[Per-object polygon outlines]

----

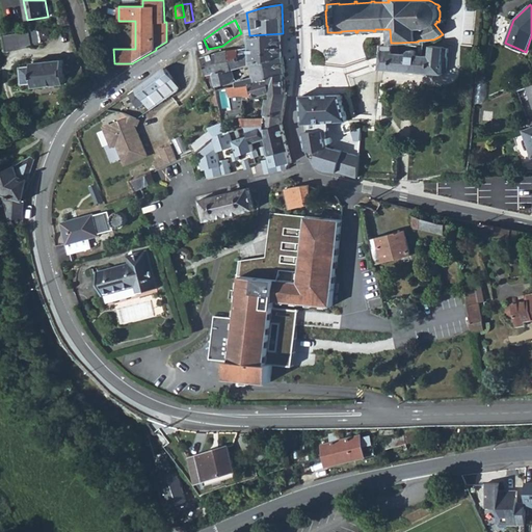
[(166,22),(166,34),(177,32),(175,22),(166,22)]
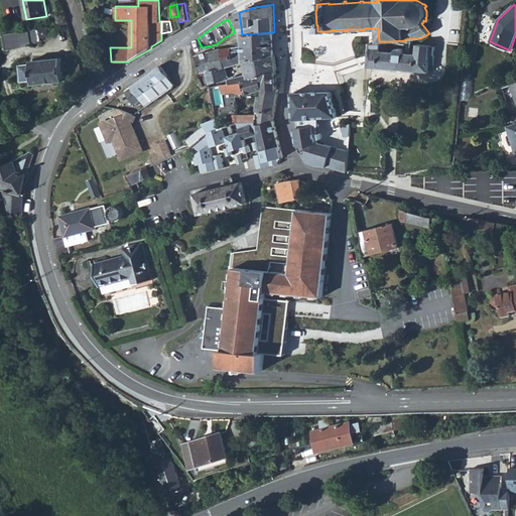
[(29,29),(4,34),(7,49),(32,45),(29,29)]
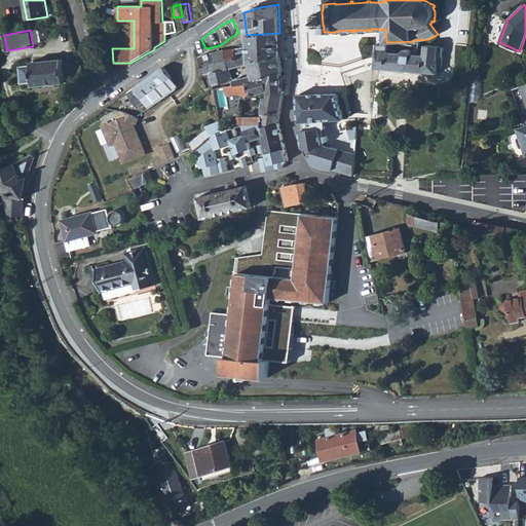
[(235,48),(238,67),(250,63),(261,59),(261,62),(280,55),(280,53),(279,33),(247,35),(247,44),(245,45),(245,47),(235,48)]
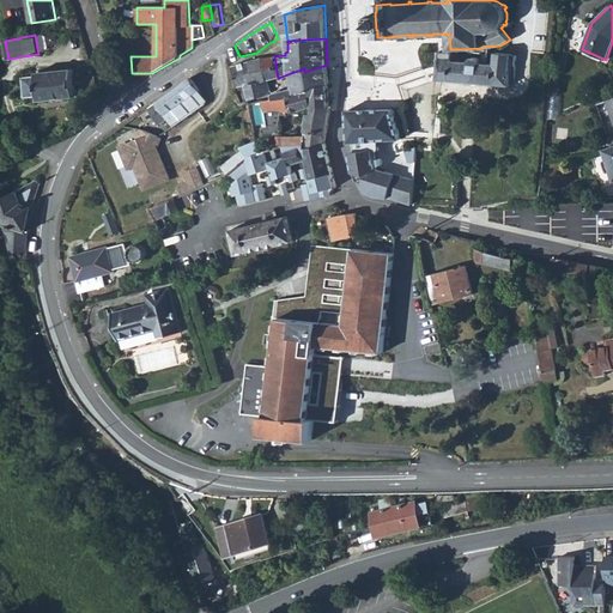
[(437,79),(511,85),(511,84),(509,84),(513,58),(513,54),(496,52),(495,65),(479,64),(480,60),(478,58),(473,58),(471,60),(469,62),(457,61),(459,49),(450,49),(450,52),(439,52),(437,74),(438,74),(437,79)]
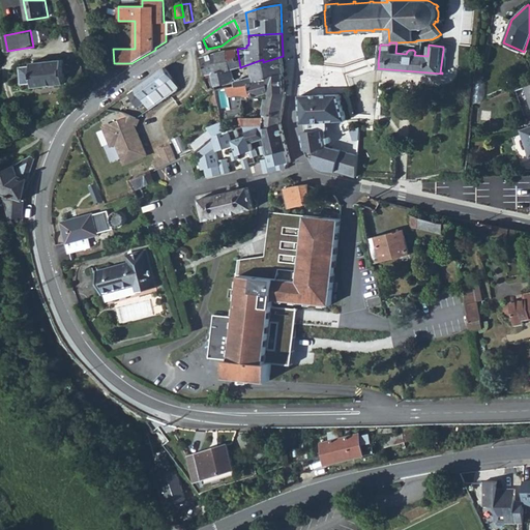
[(165,67),(179,88),(193,79),(198,76),(202,72),(203,71),(199,59),(189,49),(183,54),(181,55),(172,62),(165,67)]
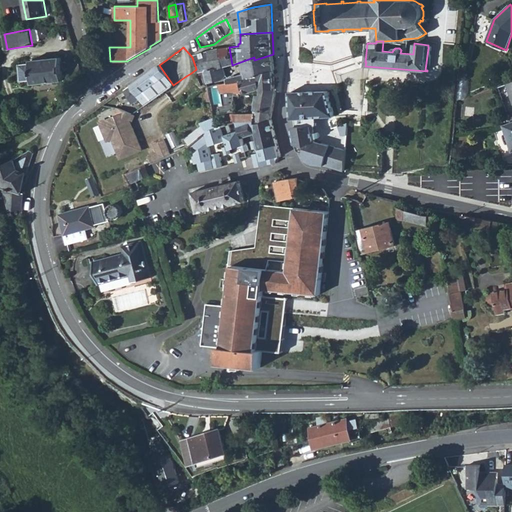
[(223,67),(232,65),(229,47),(220,49),(223,67)]
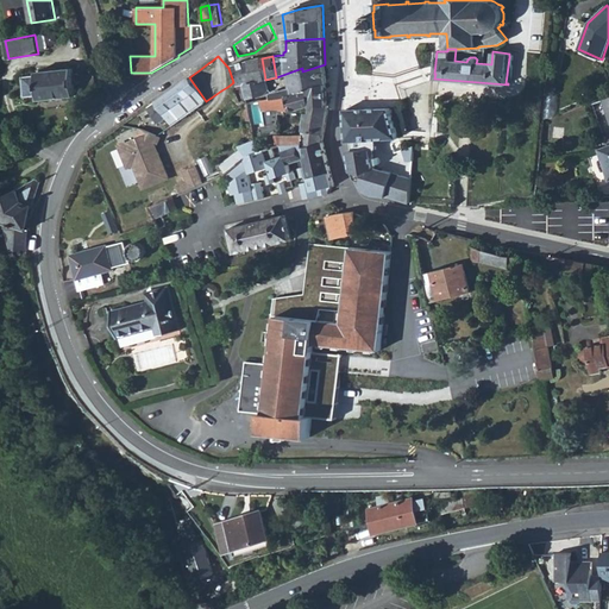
[(263,80),(265,80),(262,58),(250,60),(255,81),(263,80)]
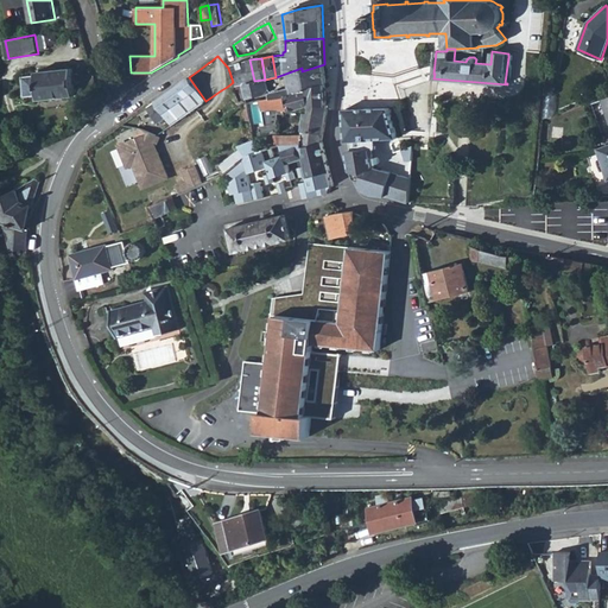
[(232,65),(238,86),(244,84),(254,81),(249,59),(232,65)]
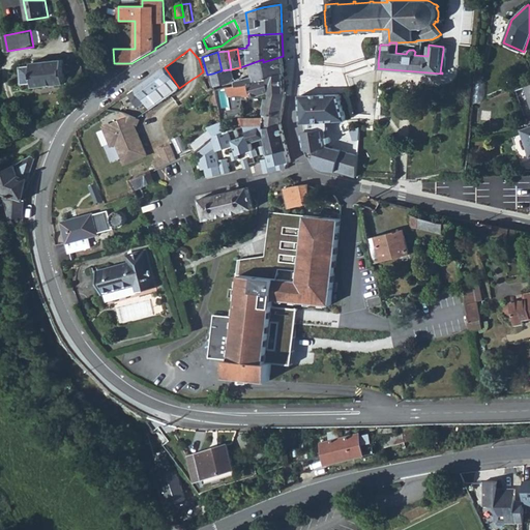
[(284,72),(285,72),(283,56),(263,62),(263,59),(252,63),(255,76),(256,80),(269,78),(269,77),(284,71),(284,72)]
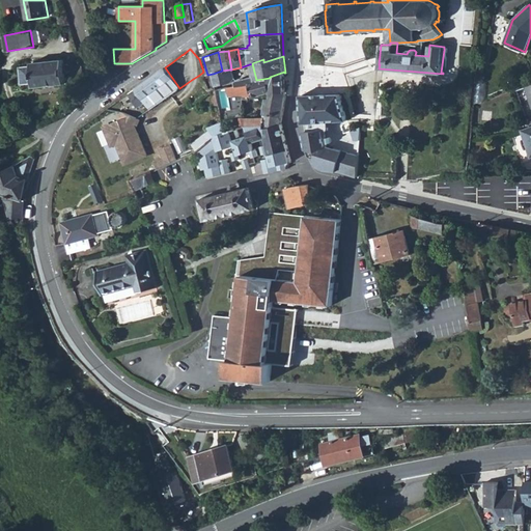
[(64,59),(33,62),(35,87),(66,84),(64,59)]
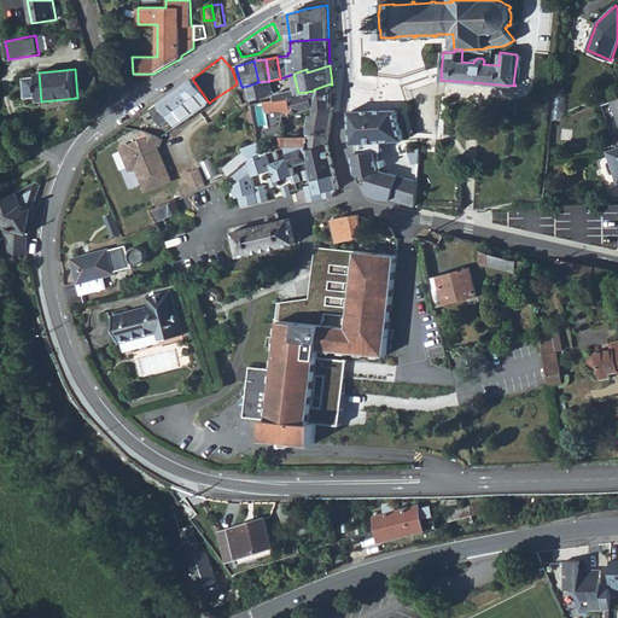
[(170,120),(175,127),(207,105),(209,103),(192,79),(179,87),(158,101),(150,108),(162,124),(170,120)]
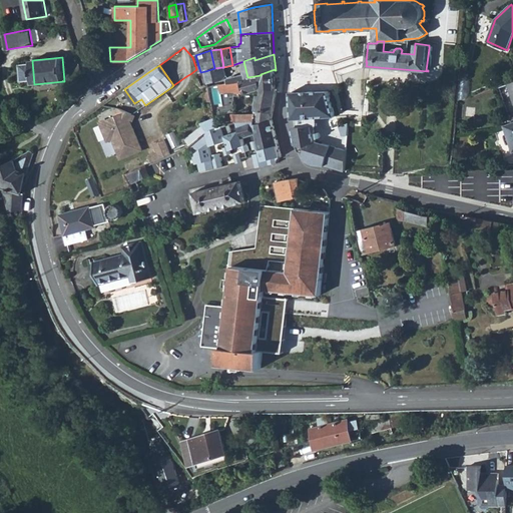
[(206,73),(208,83),(224,79),(221,67),(214,68),(205,71),(206,73)]
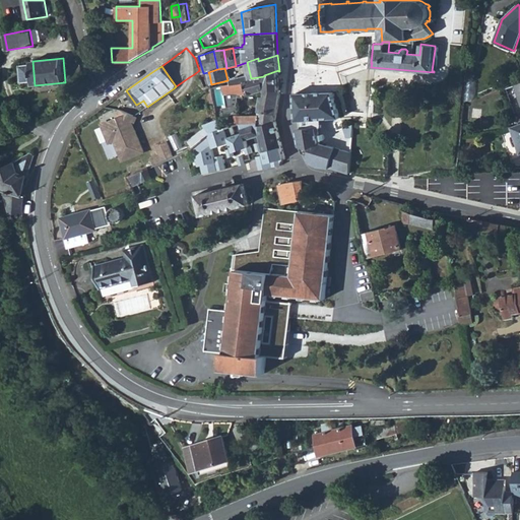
[(279,89),(278,71),(278,70),(264,75),(264,76),(251,78),(252,79),(232,83),(228,84),(224,85),(226,93),(236,92),(250,94),(266,90),(279,89)]
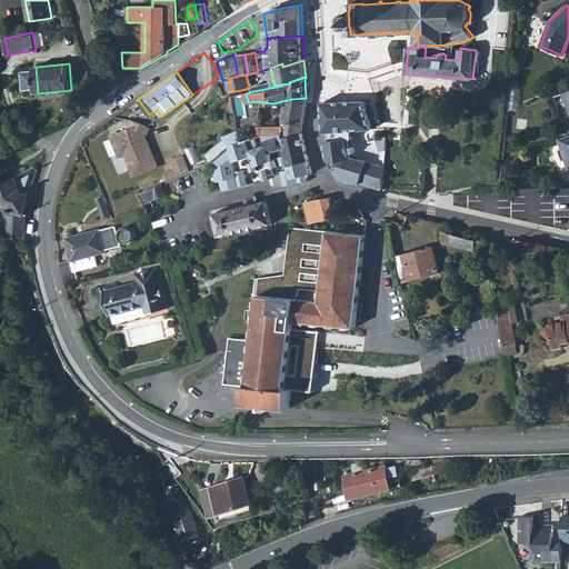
[(190,97),(193,101),(210,89),(207,85),(192,95),(190,97)]
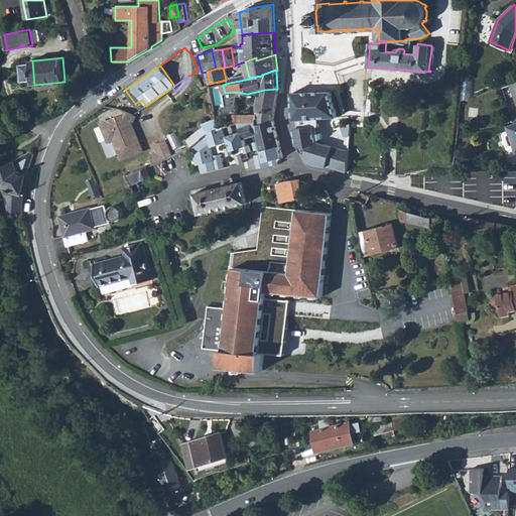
[(257,110),(275,113),(279,89),(277,89),(264,90),(264,95),(260,95),(257,110)]
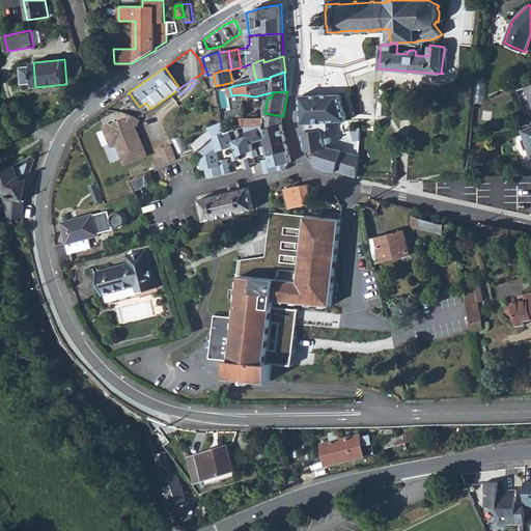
[(326,139),(324,122),(338,120),(341,120),(347,117),(340,93),(338,93),(316,94),(301,95),(304,129),(307,147),(318,145),(319,148),(322,152),(311,157),(314,162),(317,166),(319,167),(326,169),(332,170),(326,139)]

----

A word-for-word restatement of all the lines above is needed, with the pictures omitted.

**ANSWER AREA:**
[(166,22),(166,34),(177,32),(175,22),(166,22)]
[(29,29),(4,34),(7,49),(32,45),(29,29)]
[(235,48),(238,67),(250,63),(261,59),(261,62),(280,55),(280,53),(279,33),(247,35),(247,44),(245,45),(245,47),(235,48)]
[(437,79),(511,85),(511,84),(509,84),(513,58),(513,54),(496,52),(495,65),(479,64),(480,60),(478,58),(473,58),(471,60),(469,62),(457,61),(459,49),(450,49),(450,52),(439,52),(437,74),(438,74),(437,79)]
[(165,67),(179,88),(193,79),(198,76),(202,72),(203,71),(199,59),(189,49),(183,54),(181,55),(172,62),(165,67)]
[(223,67),(232,65),(229,47),(220,49),(223,67)]
[(263,80),(265,80),(262,58),(250,60),(255,81),(263,80)]
[(232,65),(238,86),(244,84),(254,81),(249,59),(232,65)]
[(284,72),(285,72),(283,56),(263,62),(263,59),(252,63),(255,76),(256,80),(269,78),(269,77),(284,71),(284,72)]
[(64,59),(33,62),(35,87),(66,84),(64,59)]
[(170,120),(175,127),(207,105),(209,103),(192,79),(179,87),(158,101),(150,108),(162,124),(170,120)]
[(206,73),(208,83),(224,79),(221,67),(214,68),(205,71),(206,73)]
[(279,89),(278,71),(278,70),(264,75),(264,76),(251,78),(252,79),(232,83),(228,84),(224,85),(226,93),(236,92),(250,94),(266,90),(279,89)]
[(190,97),(193,101),(210,89),(207,85),(192,95),(190,97)]
[(257,110),(275,113),(279,89),(277,89),(264,90),(264,95),(260,95),(257,110)]
[(326,139),(324,122),(338,120),(341,120),(347,117),(340,93),(338,93),(316,94),(301,95),(304,129),(307,147),(318,145),(319,148),(322,152),(311,157),(314,162),(317,166),(319,167),(326,169),(332,170),(326,139)]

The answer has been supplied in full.